• PROBLEM
From the line that contains "C1: 3.3nF (N015, N018) -> none" through the line that contains "R109: 4.7k (U101/RXD, VS)", output every line of the listing below exactly and leave out all the rest.

• SUPPLIED RECORDS
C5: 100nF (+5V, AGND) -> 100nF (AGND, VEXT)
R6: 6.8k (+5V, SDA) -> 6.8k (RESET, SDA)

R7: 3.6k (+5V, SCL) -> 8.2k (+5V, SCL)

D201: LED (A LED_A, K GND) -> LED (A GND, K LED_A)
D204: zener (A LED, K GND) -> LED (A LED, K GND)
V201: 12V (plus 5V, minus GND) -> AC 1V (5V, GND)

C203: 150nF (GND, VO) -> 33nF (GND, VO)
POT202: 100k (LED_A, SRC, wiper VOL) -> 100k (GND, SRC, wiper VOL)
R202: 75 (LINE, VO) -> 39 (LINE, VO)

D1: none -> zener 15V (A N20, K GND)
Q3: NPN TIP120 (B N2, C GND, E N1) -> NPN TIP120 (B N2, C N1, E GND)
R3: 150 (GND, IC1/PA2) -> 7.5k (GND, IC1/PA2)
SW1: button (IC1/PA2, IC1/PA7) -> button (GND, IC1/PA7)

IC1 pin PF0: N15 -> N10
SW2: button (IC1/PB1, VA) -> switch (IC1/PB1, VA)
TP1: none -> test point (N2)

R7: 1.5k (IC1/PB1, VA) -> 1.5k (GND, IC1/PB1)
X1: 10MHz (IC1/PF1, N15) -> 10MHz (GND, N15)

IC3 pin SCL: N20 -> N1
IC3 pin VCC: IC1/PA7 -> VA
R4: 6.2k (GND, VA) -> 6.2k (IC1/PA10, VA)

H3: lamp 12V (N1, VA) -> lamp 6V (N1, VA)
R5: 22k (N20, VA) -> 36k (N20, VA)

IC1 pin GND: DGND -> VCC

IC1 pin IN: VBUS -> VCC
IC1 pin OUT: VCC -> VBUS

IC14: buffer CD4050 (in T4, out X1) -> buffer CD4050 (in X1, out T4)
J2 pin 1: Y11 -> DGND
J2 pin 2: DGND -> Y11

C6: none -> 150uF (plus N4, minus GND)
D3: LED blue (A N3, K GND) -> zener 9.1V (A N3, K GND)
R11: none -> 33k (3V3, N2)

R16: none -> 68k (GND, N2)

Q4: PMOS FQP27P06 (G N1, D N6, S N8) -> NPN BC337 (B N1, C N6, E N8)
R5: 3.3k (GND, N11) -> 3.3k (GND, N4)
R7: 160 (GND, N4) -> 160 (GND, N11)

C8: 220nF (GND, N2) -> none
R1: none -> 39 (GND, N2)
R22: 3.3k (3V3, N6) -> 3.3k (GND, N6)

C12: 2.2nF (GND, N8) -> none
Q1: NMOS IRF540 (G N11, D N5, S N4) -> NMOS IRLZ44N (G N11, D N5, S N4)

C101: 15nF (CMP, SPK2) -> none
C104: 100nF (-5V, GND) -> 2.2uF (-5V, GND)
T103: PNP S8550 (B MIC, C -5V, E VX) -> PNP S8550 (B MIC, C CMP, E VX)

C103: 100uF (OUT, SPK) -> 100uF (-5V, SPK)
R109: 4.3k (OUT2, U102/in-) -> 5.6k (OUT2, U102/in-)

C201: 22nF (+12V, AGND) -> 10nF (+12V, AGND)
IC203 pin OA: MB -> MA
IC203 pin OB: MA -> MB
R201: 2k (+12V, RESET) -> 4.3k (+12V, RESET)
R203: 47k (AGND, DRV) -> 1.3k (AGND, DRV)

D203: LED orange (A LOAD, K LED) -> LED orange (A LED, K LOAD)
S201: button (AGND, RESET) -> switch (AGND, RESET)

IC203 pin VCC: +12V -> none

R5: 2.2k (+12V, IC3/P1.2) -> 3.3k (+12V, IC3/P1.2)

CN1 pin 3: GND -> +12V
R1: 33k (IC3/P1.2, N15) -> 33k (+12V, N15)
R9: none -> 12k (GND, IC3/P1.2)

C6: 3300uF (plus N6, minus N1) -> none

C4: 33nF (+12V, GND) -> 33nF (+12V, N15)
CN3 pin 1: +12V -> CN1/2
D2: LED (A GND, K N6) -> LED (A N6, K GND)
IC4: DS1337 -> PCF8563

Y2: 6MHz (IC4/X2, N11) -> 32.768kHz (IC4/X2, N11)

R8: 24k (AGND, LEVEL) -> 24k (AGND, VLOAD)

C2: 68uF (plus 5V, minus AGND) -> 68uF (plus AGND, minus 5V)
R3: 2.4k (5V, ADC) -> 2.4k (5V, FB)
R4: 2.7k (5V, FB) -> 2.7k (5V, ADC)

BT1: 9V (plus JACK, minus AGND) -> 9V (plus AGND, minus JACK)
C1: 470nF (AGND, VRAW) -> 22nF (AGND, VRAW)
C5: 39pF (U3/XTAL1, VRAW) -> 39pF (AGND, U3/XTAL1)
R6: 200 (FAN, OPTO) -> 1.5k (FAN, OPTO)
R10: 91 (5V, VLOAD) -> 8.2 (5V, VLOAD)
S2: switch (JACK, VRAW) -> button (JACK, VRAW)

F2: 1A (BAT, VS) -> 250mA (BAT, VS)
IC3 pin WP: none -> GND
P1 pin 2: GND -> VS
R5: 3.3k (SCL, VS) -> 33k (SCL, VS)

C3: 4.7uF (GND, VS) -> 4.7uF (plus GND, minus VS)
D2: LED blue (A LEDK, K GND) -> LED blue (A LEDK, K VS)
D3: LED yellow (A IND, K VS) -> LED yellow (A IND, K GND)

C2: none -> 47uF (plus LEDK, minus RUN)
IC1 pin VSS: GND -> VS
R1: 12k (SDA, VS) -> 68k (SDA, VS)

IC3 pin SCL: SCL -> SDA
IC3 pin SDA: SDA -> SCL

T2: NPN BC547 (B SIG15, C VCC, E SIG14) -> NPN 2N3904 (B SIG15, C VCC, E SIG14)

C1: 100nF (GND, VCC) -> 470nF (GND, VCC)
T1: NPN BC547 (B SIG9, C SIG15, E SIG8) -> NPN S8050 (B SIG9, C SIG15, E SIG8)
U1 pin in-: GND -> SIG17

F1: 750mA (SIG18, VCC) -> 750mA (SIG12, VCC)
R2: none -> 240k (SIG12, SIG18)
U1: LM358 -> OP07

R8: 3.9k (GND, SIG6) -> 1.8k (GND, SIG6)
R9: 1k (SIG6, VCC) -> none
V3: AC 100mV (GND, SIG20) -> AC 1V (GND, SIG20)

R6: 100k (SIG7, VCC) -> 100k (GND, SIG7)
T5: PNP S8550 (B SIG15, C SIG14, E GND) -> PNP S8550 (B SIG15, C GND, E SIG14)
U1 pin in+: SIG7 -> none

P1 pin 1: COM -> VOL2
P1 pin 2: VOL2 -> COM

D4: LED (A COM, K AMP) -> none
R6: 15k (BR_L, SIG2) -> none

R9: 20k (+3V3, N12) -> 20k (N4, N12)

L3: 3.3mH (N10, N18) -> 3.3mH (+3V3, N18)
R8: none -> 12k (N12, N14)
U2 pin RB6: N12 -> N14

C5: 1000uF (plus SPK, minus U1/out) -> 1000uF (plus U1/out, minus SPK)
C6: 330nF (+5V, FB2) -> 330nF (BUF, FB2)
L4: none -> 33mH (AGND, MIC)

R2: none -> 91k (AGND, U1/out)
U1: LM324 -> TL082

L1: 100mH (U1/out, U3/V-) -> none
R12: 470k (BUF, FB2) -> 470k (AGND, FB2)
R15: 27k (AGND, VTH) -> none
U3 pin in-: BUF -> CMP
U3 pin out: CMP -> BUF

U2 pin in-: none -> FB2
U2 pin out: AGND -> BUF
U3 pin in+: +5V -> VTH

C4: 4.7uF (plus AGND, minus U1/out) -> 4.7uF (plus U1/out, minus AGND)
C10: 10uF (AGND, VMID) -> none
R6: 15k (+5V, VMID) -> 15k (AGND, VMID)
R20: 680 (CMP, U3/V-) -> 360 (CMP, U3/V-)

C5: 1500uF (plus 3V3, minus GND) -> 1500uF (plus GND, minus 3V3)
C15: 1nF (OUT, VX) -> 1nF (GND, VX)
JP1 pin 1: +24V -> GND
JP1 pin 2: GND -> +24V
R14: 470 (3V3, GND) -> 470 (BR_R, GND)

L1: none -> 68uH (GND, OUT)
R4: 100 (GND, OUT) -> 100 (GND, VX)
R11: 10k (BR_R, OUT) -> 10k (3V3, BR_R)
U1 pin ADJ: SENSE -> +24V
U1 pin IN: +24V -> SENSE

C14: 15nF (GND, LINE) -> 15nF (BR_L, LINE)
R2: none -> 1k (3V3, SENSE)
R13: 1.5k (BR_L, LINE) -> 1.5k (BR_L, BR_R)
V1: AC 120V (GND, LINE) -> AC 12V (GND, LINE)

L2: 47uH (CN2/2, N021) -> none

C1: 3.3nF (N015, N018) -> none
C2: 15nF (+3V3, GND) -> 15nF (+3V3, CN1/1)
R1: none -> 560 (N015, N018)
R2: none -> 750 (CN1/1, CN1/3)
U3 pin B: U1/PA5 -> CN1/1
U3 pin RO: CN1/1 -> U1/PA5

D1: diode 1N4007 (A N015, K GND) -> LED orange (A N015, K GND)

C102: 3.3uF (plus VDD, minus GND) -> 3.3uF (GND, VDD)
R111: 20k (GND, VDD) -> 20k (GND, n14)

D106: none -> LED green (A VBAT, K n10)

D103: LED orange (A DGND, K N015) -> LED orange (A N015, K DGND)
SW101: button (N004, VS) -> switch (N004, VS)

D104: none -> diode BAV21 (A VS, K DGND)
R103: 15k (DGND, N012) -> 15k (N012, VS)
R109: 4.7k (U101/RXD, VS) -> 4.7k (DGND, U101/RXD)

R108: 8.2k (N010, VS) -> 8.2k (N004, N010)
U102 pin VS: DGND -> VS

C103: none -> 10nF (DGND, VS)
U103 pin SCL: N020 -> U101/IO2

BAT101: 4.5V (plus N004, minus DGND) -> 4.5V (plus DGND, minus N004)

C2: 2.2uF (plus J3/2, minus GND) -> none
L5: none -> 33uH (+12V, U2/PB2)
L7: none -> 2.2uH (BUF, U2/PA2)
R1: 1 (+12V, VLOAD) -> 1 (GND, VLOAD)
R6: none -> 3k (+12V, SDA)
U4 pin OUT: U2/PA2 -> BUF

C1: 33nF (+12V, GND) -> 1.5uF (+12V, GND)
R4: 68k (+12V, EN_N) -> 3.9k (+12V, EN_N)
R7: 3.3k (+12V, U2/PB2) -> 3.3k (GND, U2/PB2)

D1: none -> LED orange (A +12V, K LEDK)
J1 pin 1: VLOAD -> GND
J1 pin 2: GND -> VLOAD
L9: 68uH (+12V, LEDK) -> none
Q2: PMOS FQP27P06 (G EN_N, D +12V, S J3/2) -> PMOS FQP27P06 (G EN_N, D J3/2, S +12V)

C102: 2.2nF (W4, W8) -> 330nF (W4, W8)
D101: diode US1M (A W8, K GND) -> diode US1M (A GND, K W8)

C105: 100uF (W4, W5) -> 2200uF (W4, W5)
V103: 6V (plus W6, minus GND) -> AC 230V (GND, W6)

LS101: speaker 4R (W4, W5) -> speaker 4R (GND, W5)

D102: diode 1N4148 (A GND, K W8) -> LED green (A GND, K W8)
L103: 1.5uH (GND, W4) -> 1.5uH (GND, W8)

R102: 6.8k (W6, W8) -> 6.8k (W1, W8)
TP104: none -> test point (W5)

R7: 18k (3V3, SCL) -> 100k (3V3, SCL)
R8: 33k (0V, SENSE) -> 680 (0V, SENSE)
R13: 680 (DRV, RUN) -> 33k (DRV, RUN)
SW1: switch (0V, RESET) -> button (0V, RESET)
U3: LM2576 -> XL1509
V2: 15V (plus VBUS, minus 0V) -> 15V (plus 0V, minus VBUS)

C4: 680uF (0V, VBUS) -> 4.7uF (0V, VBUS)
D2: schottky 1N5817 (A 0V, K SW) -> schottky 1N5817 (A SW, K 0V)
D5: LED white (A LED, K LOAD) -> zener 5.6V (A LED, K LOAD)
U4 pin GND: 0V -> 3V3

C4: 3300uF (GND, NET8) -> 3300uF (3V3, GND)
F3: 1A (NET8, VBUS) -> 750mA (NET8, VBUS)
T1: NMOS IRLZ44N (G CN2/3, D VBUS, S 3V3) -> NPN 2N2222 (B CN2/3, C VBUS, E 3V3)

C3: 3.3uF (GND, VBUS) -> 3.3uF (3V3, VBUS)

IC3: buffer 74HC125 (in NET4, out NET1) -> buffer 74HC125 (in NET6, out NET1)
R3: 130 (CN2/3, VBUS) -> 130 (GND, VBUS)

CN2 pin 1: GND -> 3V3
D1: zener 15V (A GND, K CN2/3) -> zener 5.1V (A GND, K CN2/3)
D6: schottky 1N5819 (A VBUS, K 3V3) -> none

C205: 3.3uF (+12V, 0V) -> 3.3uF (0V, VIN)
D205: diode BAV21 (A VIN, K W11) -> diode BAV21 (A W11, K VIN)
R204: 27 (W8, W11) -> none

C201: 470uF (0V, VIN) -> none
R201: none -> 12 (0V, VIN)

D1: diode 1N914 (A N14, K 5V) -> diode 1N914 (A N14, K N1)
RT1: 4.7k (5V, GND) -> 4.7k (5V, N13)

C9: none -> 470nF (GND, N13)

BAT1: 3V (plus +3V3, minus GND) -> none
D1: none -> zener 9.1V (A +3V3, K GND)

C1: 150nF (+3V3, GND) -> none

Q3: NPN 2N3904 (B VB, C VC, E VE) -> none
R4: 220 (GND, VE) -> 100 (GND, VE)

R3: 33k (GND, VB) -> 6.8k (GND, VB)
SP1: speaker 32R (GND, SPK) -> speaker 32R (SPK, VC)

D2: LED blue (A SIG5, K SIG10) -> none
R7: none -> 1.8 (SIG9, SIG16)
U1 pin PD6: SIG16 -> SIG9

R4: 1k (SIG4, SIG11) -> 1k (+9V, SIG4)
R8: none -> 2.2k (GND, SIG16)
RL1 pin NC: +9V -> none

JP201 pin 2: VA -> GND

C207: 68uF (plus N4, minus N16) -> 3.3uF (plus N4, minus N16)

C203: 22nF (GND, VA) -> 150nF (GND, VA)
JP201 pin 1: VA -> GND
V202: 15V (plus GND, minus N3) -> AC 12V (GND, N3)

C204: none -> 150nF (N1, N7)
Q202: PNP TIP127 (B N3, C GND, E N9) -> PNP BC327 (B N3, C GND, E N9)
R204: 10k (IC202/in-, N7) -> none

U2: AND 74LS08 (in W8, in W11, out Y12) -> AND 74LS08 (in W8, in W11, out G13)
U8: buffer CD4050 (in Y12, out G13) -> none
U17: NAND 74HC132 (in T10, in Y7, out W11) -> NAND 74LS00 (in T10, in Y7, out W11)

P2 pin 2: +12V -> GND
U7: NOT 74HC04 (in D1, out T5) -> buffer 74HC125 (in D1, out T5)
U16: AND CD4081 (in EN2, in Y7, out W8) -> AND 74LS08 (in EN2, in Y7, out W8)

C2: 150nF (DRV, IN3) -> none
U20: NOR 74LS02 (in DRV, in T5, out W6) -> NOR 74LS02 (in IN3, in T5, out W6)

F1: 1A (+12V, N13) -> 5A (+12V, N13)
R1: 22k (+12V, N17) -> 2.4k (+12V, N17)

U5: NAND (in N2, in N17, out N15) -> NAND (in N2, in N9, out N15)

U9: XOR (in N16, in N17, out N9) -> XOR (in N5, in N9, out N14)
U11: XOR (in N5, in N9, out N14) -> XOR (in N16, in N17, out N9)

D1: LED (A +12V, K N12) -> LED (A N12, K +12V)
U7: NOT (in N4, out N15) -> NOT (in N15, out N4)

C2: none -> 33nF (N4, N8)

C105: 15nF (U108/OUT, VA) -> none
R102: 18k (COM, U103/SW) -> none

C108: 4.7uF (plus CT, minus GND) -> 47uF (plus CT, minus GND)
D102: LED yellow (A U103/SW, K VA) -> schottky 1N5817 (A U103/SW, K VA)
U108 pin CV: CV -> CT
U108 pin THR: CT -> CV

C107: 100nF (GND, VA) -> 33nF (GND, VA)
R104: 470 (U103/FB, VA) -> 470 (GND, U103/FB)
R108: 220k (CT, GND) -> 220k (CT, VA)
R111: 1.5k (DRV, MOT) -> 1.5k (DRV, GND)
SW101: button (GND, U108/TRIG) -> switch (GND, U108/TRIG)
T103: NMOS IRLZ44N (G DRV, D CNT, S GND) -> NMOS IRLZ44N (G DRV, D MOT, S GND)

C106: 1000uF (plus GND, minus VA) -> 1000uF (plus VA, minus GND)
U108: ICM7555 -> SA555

• OUTPUT
C1: 3.3nF (N015, N018) -> none
C2: 15nF (+3V3, GND) -> 15nF (+3V3, CN1/1)
R1: none -> 560 (N015, N018)
R2: none -> 750 (CN1/1, CN1/3)
U3 pin B: U1/PA5 -> CN1/1
U3 pin RO: CN1/1 -> U1/PA5

D1: diode 1N4007 (A N015, K GND) -> LED orange (A N015, K GND)

C102: 3.3uF (plus VDD, minus GND) -> 3.3uF (GND, VDD)
R111: 20k (GND, VDD) -> 20k (GND, n14)

D106: none -> LED green (A VBAT, K n10)

D103: LED orange (A DGND, K N015) -> LED orange (A N015, K DGND)
SW101: button (N004, VS) -> switch (N004, VS)

D104: none -> diode BAV21 (A VS, K DGND)
R103: 15k (DGND, N012) -> 15k (N012, VS)
R109: 4.7k (U101/RXD, VS) -> 4.7k (DGND, U101/RXD)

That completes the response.